** The data follows **

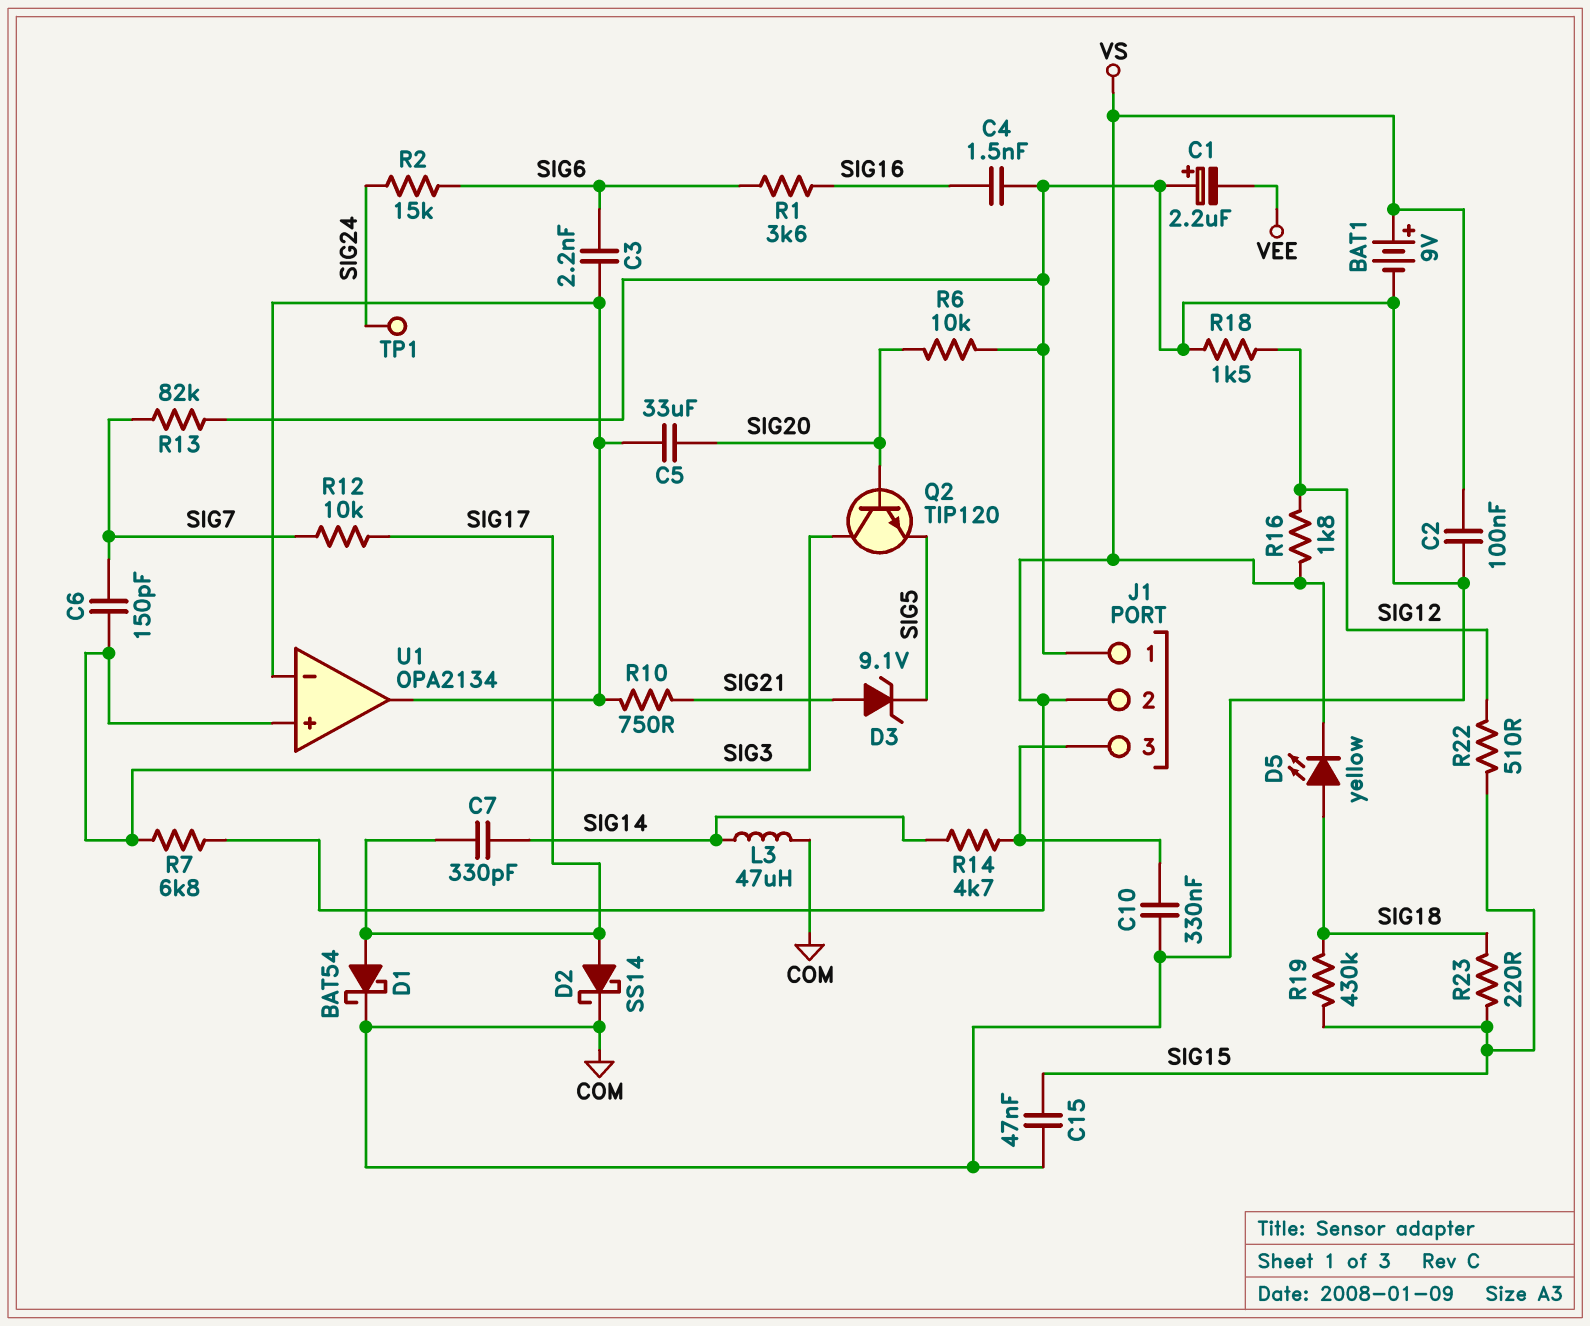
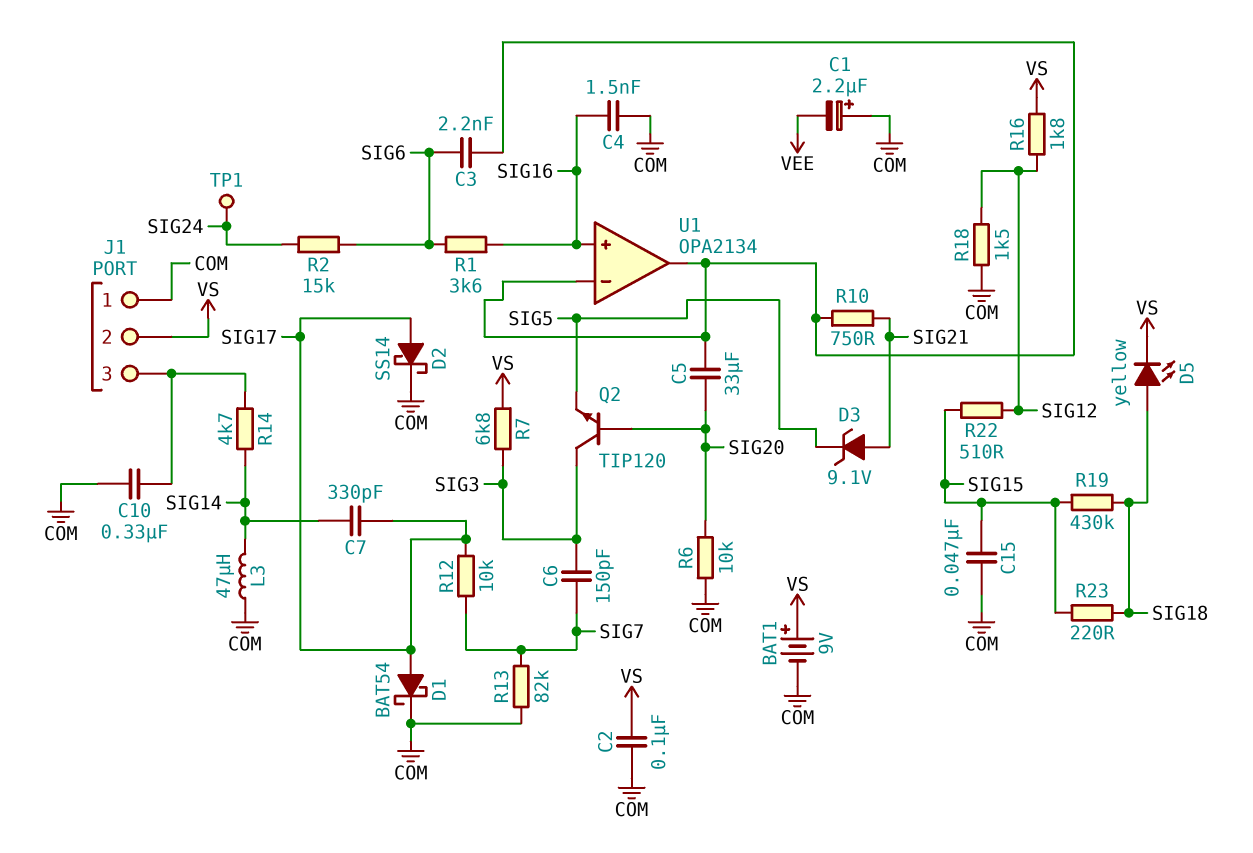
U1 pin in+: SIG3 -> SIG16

** End of The data **
** The data follows **

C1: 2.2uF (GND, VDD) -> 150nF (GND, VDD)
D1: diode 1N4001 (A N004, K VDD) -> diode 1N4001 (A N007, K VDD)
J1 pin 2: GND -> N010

** End of The data **
** The data follows **

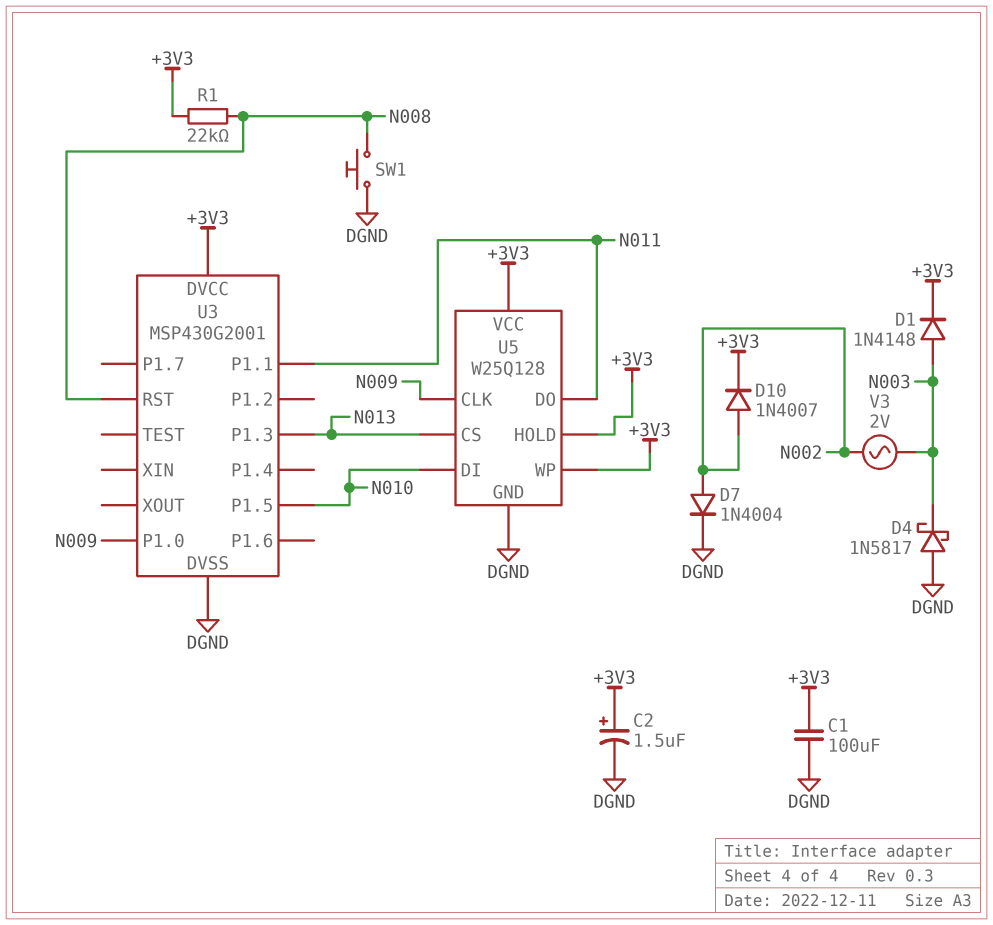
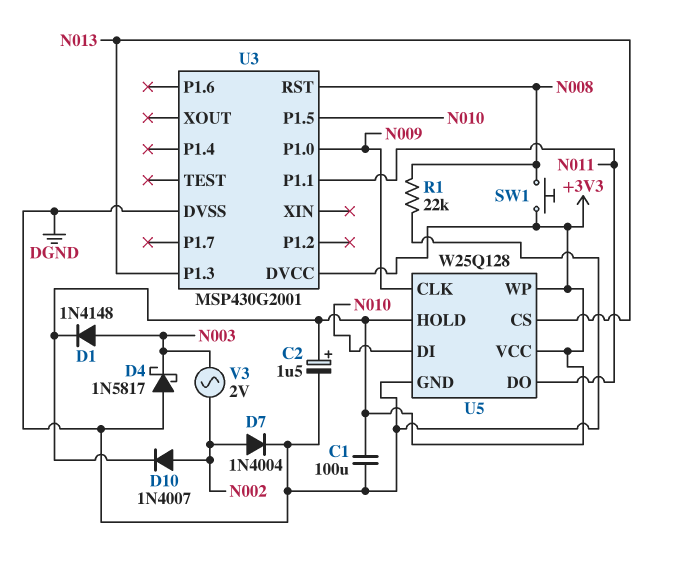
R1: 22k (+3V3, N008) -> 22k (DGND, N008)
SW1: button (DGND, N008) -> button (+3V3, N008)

** End of The data **

Work item: Go through the data and show each line that holds "DGND".

Answer section:
R1: 22k (+3V3, N008) -> 22k (DGND, N008)
SW1: button (DGND, N008) -> button (+3V3, N008)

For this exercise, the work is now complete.